- **Data**:
========================
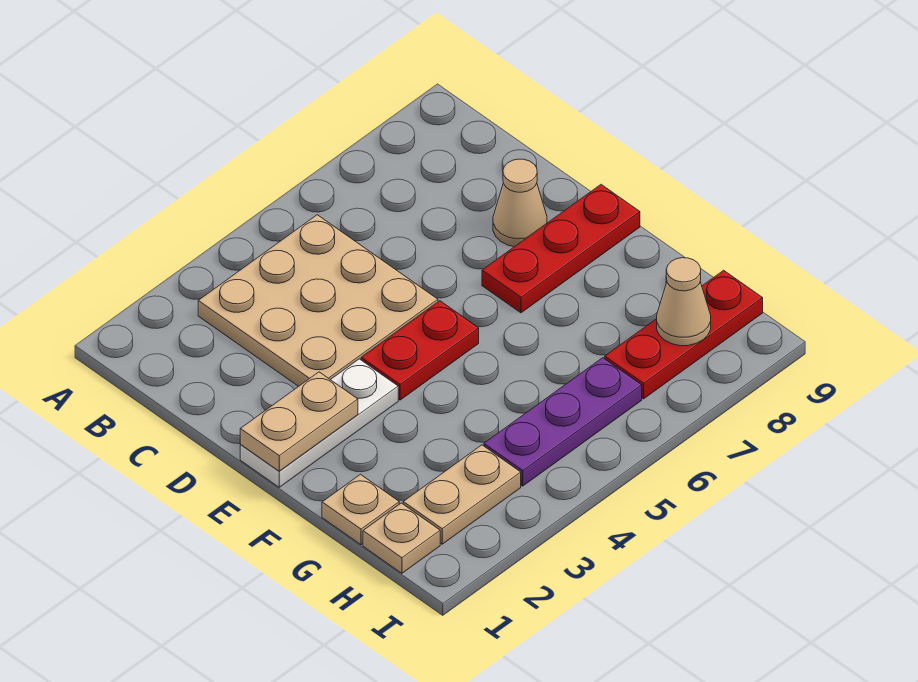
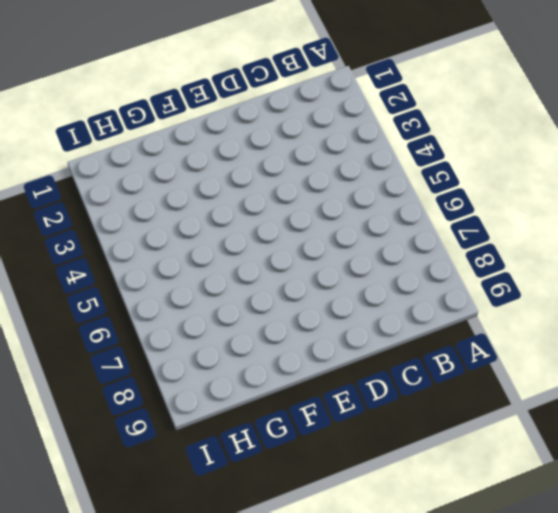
none -> tan plate B3:D5 level 1
none -> tan cone D8 level 1
none -> white plate E1:E3 level 1

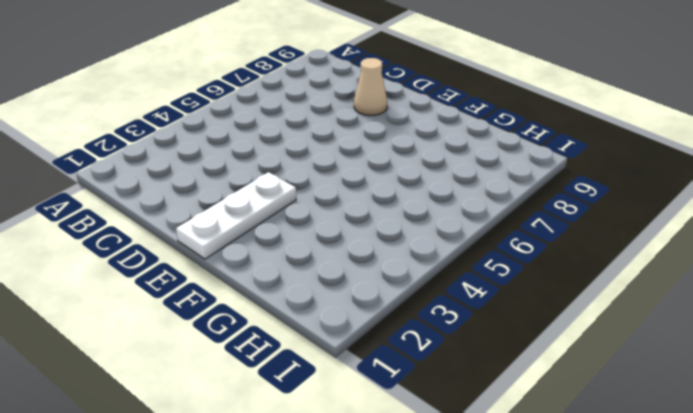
none -> tan plate B3:D5 level 1
none -> red plate E4:E5 level 1
none -> red plate E7:E9 level 1

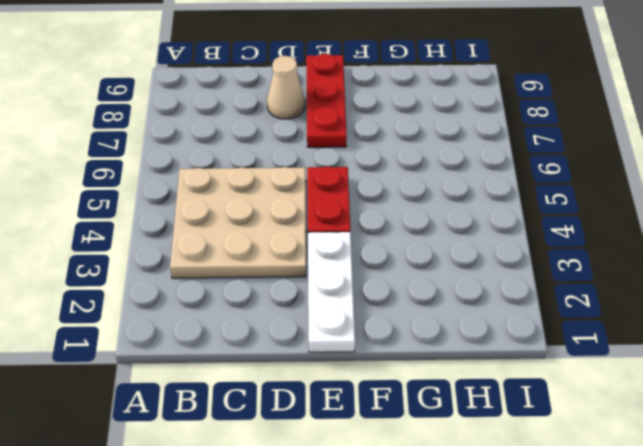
none -> tan plate G1 level 1
none -> tan plate H1 level 1
none -> tan plate H2:H3 level 1

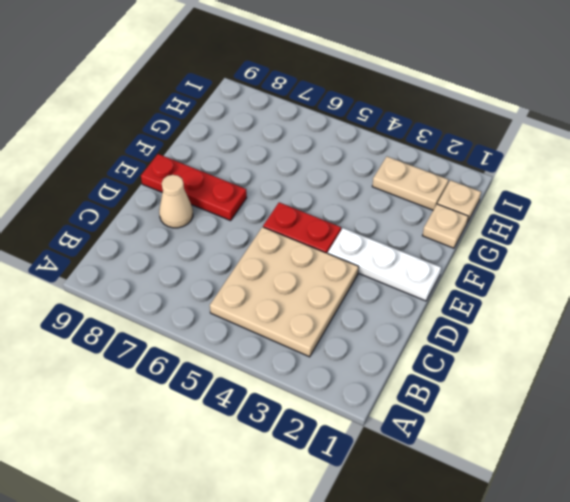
none -> purple plate H4:H6 level 1
none -> red plate H7:H9 level 1
none -> tan plate E1:E2 level 2

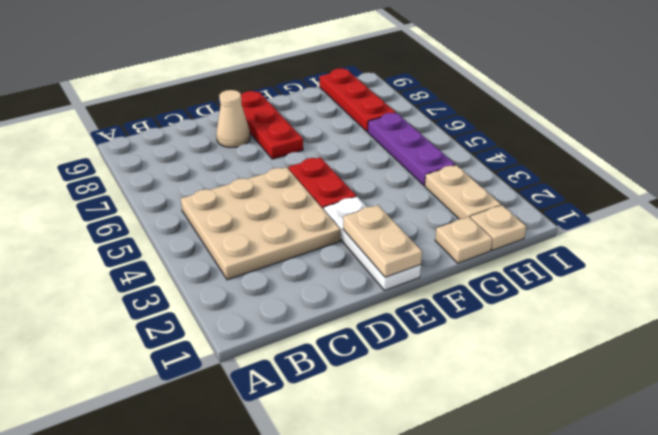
none -> tan cone H8 level 2

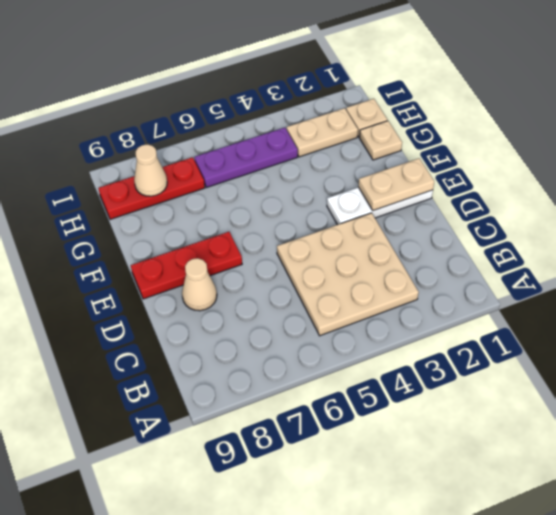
none -> red plate E4:E5 level 1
========================
- **What the exercise asks**:
Identify every line above that includes the word "cone", and show those lines.

- **Answer area**:
none -> tan cone D8 level 1
none -> tan cone H8 level 2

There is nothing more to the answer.